§ WHAT TO DO: Could you transcribe every record below exactly as it stands?
DATA TO USE Start Marker
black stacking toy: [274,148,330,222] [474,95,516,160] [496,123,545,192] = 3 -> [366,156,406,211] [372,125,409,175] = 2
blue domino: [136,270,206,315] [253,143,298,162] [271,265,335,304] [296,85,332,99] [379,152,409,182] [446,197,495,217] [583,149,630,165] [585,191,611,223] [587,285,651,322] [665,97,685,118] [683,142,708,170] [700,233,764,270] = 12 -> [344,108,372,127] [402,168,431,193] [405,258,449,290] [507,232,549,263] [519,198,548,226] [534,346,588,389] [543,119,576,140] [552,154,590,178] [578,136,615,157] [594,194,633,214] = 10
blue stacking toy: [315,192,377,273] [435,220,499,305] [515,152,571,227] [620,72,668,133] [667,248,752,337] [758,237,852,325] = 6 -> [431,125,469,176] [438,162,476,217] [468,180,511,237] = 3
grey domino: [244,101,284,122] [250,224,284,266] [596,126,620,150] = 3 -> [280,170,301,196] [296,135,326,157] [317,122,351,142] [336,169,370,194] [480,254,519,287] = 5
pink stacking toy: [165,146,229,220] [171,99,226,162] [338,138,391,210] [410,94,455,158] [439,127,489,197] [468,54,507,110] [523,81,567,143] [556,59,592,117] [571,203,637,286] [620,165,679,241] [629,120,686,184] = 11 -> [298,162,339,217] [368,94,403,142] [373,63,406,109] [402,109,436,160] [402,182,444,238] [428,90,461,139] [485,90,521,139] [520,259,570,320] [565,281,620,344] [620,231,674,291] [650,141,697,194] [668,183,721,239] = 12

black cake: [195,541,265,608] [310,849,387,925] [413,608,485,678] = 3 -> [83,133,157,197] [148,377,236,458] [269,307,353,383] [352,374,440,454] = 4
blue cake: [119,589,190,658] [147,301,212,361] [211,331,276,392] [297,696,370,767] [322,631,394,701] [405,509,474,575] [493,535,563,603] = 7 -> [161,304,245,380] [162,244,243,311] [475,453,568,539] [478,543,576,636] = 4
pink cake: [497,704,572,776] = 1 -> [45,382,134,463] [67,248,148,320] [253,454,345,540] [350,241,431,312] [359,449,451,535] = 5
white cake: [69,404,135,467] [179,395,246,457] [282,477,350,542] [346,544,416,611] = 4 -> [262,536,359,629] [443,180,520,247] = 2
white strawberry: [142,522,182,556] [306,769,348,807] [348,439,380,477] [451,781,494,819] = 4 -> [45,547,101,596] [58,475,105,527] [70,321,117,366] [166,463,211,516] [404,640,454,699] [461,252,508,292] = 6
DATA TO USE End Marker
§ TASK RESPONSE:
black stacking toy: [274,148,330,222] [474,95,516,160] [496,123,545,192] = 3 -> [366,156,406,211] [372,125,409,175] = 2
blue domino: [136,270,206,315] [253,143,298,162] [271,265,335,304] [296,85,332,99] [379,152,409,182] [446,197,495,217] [583,149,630,165] [585,191,611,223] [587,285,651,322] [665,97,685,118] [683,142,708,170] [700,233,764,270] = 12 -> [344,108,372,127] [402,168,431,193] [405,258,449,290] [507,232,549,263] [519,198,548,226] [534,346,588,389] [543,119,576,140] [552,154,590,178] [578,136,615,157] [594,194,633,214] = 10
blue stacking toy: [315,192,377,273] [435,220,499,305] [515,152,571,227] [620,72,668,133] [667,248,752,337] [758,237,852,325] = 6 -> [431,125,469,176] [438,162,476,217] [468,180,511,237] = 3
grey domino: [244,101,284,122] [250,224,284,266] [596,126,620,150] = 3 -> [280,170,301,196] [296,135,326,157] [317,122,351,142] [336,169,370,194] [480,254,519,287] = 5
pink stacking toy: [165,146,229,220] [171,99,226,162] [338,138,391,210] [410,94,455,158] [439,127,489,197] [468,54,507,110] [523,81,567,143] [556,59,592,117] [571,203,637,286] [620,165,679,241] [629,120,686,184] = 11 -> [298,162,339,217] [368,94,403,142] [373,63,406,109] [402,109,436,160] [402,182,444,238] [428,90,461,139] [485,90,521,139] [520,259,570,320] [565,281,620,344] [620,231,674,291] [650,141,697,194] [668,183,721,239] = 12

black cake: [195,541,265,608] [310,849,387,925] [413,608,485,678] = 3 -> [83,133,157,197] [148,377,236,458] [269,307,353,383] [352,374,440,454] = 4
blue cake: [119,589,190,658] [147,301,212,361] [211,331,276,392] [297,696,370,767] [322,631,394,701] [405,509,474,575] [493,535,563,603] = 7 -> [161,304,245,380] [162,244,243,311] [475,453,568,539] [478,543,576,636] = 4
pink cake: [497,704,572,776] = 1 -> [45,382,134,463] [67,248,148,320] [253,454,345,540] [350,241,431,312] [359,449,451,535] = 5
white cake: [69,404,135,467] [179,395,246,457] [282,477,350,542] [346,544,416,611] = 4 -> [262,536,359,629] [443,180,520,247] = 2
white strawberry: [142,522,182,556] [306,769,348,807] [348,439,380,477] [451,781,494,819] = 4 -> [45,547,101,596] [58,475,105,527] [70,321,117,366] [166,463,211,516] [404,640,454,699] [461,252,508,292] = 6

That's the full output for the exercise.